### Exercise description
In the entries below, the line with "The second view lost" marks the start. Return it and every following line exactly, ending with the last.

-- Exercise inputs follows --

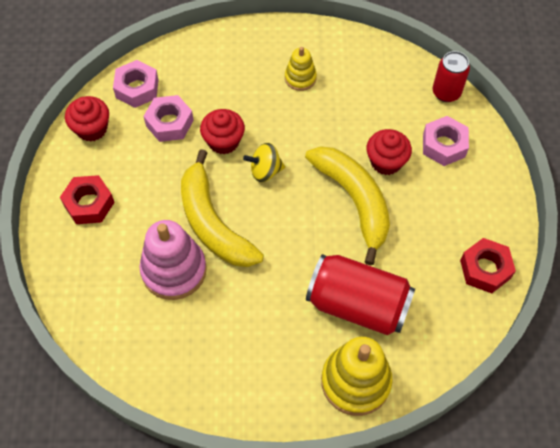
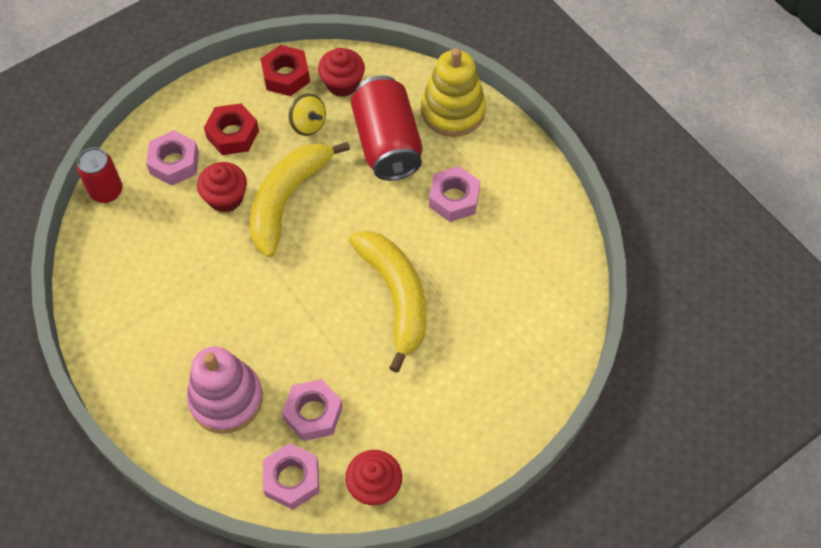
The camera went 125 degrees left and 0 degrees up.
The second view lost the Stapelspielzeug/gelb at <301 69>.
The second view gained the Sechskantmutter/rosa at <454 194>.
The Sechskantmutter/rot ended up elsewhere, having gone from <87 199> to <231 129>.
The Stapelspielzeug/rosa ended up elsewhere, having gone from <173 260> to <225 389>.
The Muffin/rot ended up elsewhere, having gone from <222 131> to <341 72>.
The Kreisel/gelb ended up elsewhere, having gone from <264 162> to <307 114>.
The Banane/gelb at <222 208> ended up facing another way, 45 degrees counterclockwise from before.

-- Exercise inputs concluded --

### Exercise result
The second view lost the Stapelspielzeug/gelb at <301 69>.
The second view gained the Sechskantmutter/rosa at <454 194>.
The Sechskantmutter/rot ended up elsewhere, having gone from <87 199> to <231 129>.
The Stapelspielzeug/rosa ended up elsewhere, having gone from <173 260> to <225 389>.
The Muffin/rot ended up elsewhere, having gone from <222 131> to <341 72>.
The Kreisel/gelb ended up elsewhere, having gone from <264 162> to <307 114>.
The Banane/gelb at <222 208> ended up facing another way, 45 degrees counterclockwise from before.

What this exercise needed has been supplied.